Reproduce all the entries precisely.

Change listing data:
----

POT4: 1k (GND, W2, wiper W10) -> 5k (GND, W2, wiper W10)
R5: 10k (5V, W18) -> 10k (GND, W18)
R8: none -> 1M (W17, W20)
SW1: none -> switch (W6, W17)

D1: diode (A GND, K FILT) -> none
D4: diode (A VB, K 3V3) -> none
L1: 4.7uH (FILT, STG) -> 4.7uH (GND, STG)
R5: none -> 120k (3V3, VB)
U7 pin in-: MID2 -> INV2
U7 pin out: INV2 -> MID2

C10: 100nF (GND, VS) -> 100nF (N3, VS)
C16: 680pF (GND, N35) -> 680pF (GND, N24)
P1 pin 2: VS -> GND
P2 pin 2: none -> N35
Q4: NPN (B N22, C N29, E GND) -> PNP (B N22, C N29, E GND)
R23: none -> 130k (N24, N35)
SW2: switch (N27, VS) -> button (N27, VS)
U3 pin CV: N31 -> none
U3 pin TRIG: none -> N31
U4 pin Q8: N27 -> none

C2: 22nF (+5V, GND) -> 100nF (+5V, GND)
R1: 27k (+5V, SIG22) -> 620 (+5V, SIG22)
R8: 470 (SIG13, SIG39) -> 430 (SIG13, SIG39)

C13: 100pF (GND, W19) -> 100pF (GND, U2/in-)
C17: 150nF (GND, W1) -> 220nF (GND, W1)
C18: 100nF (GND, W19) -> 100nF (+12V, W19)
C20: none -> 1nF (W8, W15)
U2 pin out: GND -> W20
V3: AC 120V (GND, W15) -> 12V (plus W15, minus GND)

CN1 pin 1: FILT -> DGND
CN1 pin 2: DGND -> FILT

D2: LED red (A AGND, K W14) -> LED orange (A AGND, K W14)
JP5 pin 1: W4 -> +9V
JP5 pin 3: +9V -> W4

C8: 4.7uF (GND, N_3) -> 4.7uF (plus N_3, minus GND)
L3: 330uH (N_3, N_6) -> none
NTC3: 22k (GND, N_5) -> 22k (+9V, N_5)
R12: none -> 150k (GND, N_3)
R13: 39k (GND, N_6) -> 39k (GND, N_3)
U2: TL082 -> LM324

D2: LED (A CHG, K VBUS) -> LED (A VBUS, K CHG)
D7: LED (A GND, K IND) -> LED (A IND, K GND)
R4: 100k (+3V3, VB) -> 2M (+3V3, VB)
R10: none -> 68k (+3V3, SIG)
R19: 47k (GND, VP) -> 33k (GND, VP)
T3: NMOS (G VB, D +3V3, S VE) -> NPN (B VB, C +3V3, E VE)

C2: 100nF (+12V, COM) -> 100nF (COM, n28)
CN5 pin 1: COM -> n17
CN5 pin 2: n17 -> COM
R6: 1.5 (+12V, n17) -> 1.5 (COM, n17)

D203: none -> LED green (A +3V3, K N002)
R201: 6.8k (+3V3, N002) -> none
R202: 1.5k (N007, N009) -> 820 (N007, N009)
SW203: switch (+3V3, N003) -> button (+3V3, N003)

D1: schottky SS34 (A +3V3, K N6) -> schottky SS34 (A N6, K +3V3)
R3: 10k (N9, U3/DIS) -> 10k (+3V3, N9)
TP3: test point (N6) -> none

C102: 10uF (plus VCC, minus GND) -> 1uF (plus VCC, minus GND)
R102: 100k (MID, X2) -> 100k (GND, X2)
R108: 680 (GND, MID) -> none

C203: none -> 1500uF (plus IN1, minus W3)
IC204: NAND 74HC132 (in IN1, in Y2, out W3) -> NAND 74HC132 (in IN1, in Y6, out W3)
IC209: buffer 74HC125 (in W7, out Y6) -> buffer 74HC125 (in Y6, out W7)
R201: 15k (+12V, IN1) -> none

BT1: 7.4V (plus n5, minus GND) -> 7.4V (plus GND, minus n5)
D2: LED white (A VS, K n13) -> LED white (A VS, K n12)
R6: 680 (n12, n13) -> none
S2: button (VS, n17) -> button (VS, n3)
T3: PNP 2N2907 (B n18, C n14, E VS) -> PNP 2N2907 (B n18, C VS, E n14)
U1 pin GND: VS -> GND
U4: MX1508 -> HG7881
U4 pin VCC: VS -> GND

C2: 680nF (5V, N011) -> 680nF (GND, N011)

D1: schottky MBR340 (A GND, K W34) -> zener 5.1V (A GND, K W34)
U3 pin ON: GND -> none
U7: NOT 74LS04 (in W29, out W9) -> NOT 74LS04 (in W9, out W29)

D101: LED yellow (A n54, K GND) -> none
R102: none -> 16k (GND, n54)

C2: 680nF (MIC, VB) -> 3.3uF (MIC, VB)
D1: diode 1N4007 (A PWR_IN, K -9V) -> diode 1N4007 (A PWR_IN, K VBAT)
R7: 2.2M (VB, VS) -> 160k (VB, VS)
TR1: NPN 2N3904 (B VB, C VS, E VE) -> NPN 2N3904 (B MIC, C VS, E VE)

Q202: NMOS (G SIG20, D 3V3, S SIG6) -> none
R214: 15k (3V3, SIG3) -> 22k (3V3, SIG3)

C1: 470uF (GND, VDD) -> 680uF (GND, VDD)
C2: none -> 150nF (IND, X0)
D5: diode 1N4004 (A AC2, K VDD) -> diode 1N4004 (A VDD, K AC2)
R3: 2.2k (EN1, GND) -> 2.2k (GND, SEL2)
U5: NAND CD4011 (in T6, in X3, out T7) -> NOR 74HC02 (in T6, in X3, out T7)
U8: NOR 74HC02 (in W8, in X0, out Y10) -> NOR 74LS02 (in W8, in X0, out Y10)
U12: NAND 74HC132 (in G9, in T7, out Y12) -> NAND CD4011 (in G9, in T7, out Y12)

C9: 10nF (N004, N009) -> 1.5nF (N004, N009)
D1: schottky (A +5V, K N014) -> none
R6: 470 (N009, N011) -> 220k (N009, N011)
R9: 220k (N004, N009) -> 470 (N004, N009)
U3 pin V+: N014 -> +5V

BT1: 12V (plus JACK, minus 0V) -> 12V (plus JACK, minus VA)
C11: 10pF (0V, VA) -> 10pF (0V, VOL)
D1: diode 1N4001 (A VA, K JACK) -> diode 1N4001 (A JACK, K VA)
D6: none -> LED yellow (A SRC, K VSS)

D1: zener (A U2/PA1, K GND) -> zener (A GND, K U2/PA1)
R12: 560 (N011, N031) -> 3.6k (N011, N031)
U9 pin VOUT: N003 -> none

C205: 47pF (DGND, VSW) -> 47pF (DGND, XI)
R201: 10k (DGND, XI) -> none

----

**ANSWER**
POT4: 1k (GND, W2, wiper W10) -> 5k (GND, W2, wiper W10)
R5: 10k (5V, W18) -> 10k (GND, W18)
R8: none -> 1M (W17, W20)
SW1: none -> switch (W6, W17)

D1: diode (A GND, K FILT) -> none
D4: diode (A VB, K 3V3) -> none
L1: 4.7uH (FILT, STG) -> 4.7uH (GND, STG)
R5: none -> 120k (3V3, VB)
U7 pin in-: MID2 -> INV2
U7 pin out: INV2 -> MID2

C10: 100nF (GND, VS) -> 100nF (N3, VS)
C16: 680pF (GND, N35) -> 680pF (GND, N24)
P1 pin 2: VS -> GND
P2 pin 2: none -> N35
Q4: NPN (B N22, C N29, E GND) -> PNP (B N22, C N29, E GND)
R23: none -> 130k (N24, N35)
SW2: switch (N27, VS) -> button (N27, VS)
U3 pin CV: N31 -> none
U3 pin TRIG: none -> N31
U4 pin Q8: N27 -> none

C2: 22nF (+5V, GND) -> 100nF (+5V, GND)
R1: 27k (+5V, SIG22) -> 620 (+5V, SIG22)
R8: 470 (SIG13, SIG39) -> 430 (SIG13, SIG39)

C13: 100pF (GND, W19) -> 100pF (GND, U2/in-)
C17: 150nF (GND, W1) -> 220nF (GND, W1)
C18: 100nF (GND, W19) -> 100nF (+12V, W19)
C20: none -> 1nF (W8, W15)
U2 pin out: GND -> W20
V3: AC 120V (GND, W15) -> 12V (plus W15, minus GND)

CN1 pin 1: FILT -> DGND
CN1 pin 2: DGND -> FILT

D2: LED red (A AGND, K W14) -> LED orange (A AGND, K W14)
JP5 pin 1: W4 -> +9V
JP5 pin 3: +9V -> W4

C8: 4.7uF (GND, N_3) -> 4.7uF (plus N_3, minus GND)
L3: 330uH (N_3, N_6) -> none
NTC3: 22k (GND, N_5) -> 22k (+9V, N_5)
R12: none -> 150k (GND, N_3)
R13: 39k (GND, N_6) -> 39k (GND, N_3)
U2: TL082 -> LM324

D2: LED (A CHG, K VBUS) -> LED (A VBUS, K CHG)
D7: LED (A GND, K IND) -> LED (A IND, K GND)
R4: 100k (+3V3, VB) -> 2M (+3V3, VB)
R10: none -> 68k (+3V3, SIG)
R19: 47k (GND, VP) -> 33k (GND, VP)
T3: NMOS (G VB, D +3V3, S VE) -> NPN (B VB, C +3V3, E VE)

C2: 100nF (+12V, COM) -> 100nF (COM, n28)
CN5 pin 1: COM -> n17
CN5 pin 2: n17 -> COM
R6: 1.5 (+12V, n17) -> 1.5 (COM, n17)

D203: none -> LED green (A +3V3, K N002)
R201: 6.8k (+3V3, N002) -> none
R202: 1.5k (N007, N009) -> 820 (N007, N009)
SW203: switch (+3V3, N003) -> button (+3V3, N003)

D1: schottky SS34 (A +3V3, K N6) -> schottky SS34 (A N6, K +3V3)
R3: 10k (N9, U3/DIS) -> 10k (+3V3, N9)
TP3: test point (N6) -> none

C102: 10uF (plus VCC, minus GND) -> 1uF (plus VCC, minus GND)
R102: 100k (MID, X2) -> 100k (GND, X2)
R108: 680 (GND, MID) -> none

C203: none -> 1500uF (plus IN1, minus W3)
IC204: NAND 74HC132 (in IN1, in Y2, out W3) -> NAND 74HC132 (in IN1, in Y6, out W3)
IC209: buffer 74HC125 (in W7, out Y6) -> buffer 74HC125 (in Y6, out W7)
R201: 15k (+12V, IN1) -> none

BT1: 7.4V (plus n5, minus GND) -> 7.4V (plus GND, minus n5)
D2: LED white (A VS, K n13) -> LED white (A VS, K n12)
R6: 680 (n12, n13) -> none
S2: button (VS, n17) -> button (VS, n3)
T3: PNP 2N2907 (B n18, C n14, E VS) -> PNP 2N2907 (B n18, C VS, E n14)
U1 pin GND: VS -> GND
U4: MX1508 -> HG7881
U4 pin VCC: VS -> GND

C2: 680nF (5V, N011) -> 680nF (GND, N011)

D1: schottky MBR340 (A GND, K W34) -> zener 5.1V (A GND, K W34)
U3 pin ON: GND -> none
U7: NOT 74LS04 (in W29, out W9) -> NOT 74LS04 (in W9, out W29)

D101: LED yellow (A n54, K GND) -> none
R102: none -> 16k (GND, n54)

C2: 680nF (MIC, VB) -> 3.3uF (MIC, VB)
D1: diode 1N4007 (A PWR_IN, K -9V) -> diode 1N4007 (A PWR_IN, K VBAT)
R7: 2.2M (VB, VS) -> 160k (VB, VS)
TR1: NPN 2N3904 (B VB, C VS, E VE) -> NPN 2N3904 (B MIC, C VS, E VE)

Q202: NMOS (G SIG20, D 3V3, S SIG6) -> none
R214: 15k (3V3, SIG3) -> 22k (3V3, SIG3)

C1: 470uF (GND, VDD) -> 680uF (GND, VDD)
C2: none -> 150nF (IND, X0)
D5: diode 1N4004 (A AC2, K VDD) -> diode 1N4004 (A VDD, K AC2)
R3: 2.2k (EN1, GND) -> 2.2k (GND, SEL2)
U5: NAND CD4011 (in T6, in X3, out T7) -> NOR 74HC02 (in T6, in X3, out T7)
U8: NOR 74HC02 (in W8, in X0, out Y10) -> NOR 74LS02 (in W8, in X0, out Y10)
U12: NAND 74HC132 (in G9, in T7, out Y12) -> NAND CD4011 (in G9, in T7, out Y12)

C9: 10nF (N004, N009) -> 1.5nF (N004, N009)
D1: schottky (A +5V, K N014) -> none
R6: 470 (N009, N011) -> 220k (N009, N011)
R9: 220k (N004, N009) -> 470 (N004, N009)
U3 pin V+: N014 -> +5V

BT1: 12V (plus JACK, minus 0V) -> 12V (plus JACK, minus VA)
C11: 10pF (0V, VA) -> 10pF (0V, VOL)
D1: diode 1N4001 (A VA, K JACK) -> diode 1N4001 (A JACK, K VA)
D6: none -> LED yellow (A SRC, K VSS)

D1: zener (A U2/PA1, K GND) -> zener (A GND, K U2/PA1)
R12: 560 (N011, N031) -> 3.6k (N011, N031)
U9 pin VOUT: N003 -> none

C205: 47pF (DGND, VSW) -> 47pF (DGND, XI)
R201: 10k (DGND, XI) -> none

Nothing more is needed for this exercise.